» Entries supplied:
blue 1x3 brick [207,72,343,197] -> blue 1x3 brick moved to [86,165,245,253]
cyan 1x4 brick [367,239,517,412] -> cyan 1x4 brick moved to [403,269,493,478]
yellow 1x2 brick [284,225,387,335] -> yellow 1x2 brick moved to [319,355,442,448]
---
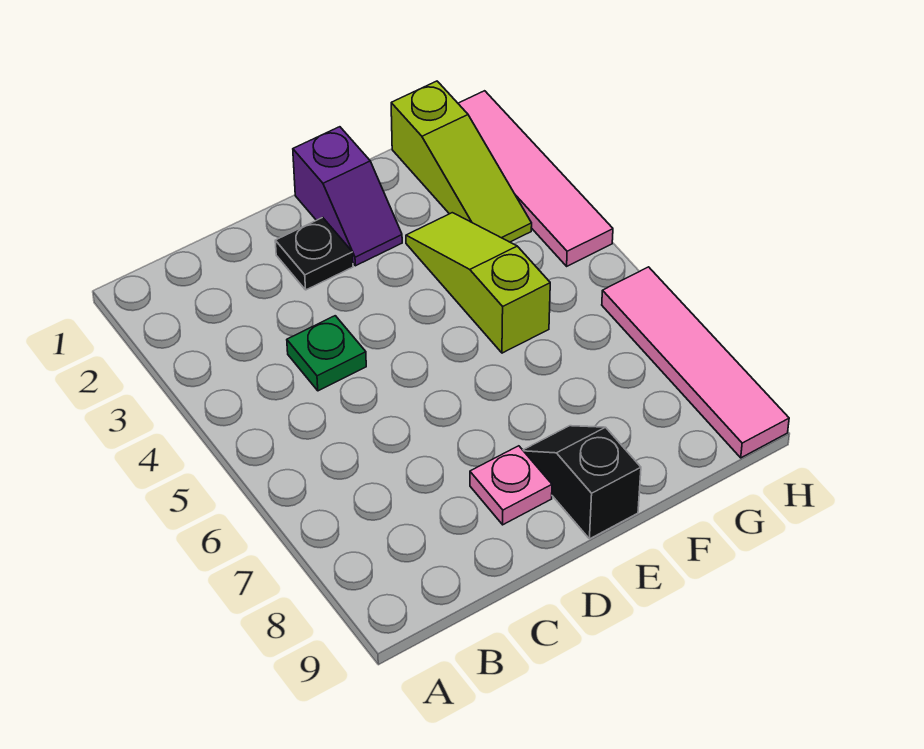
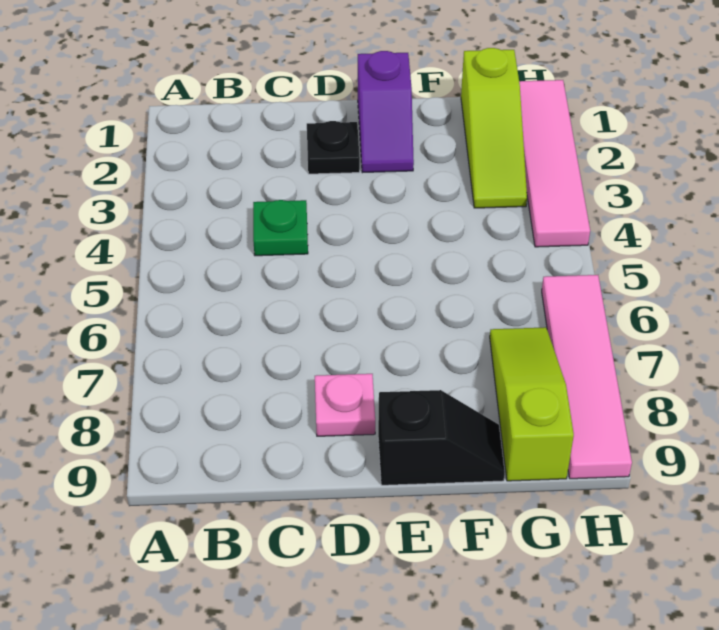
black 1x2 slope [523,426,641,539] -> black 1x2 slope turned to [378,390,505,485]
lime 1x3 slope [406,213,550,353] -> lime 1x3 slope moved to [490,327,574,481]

» What is expected:
Your reply is to repeat, unchanged, the lines above running from the one with "blue 1x3 brick [207,72,343,197]" up to and including the one with "yellow 1x2 brick [284,225,387,335]".

» Written reply:
blue 1x3 brick [207,72,343,197] -> blue 1x3 brick moved to [86,165,245,253]
cyan 1x4 brick [367,239,517,412] -> cyan 1x4 brick moved to [403,269,493,478]
yellow 1x2 brick [284,225,387,335] -> yellow 1x2 brick moved to [319,355,442,448]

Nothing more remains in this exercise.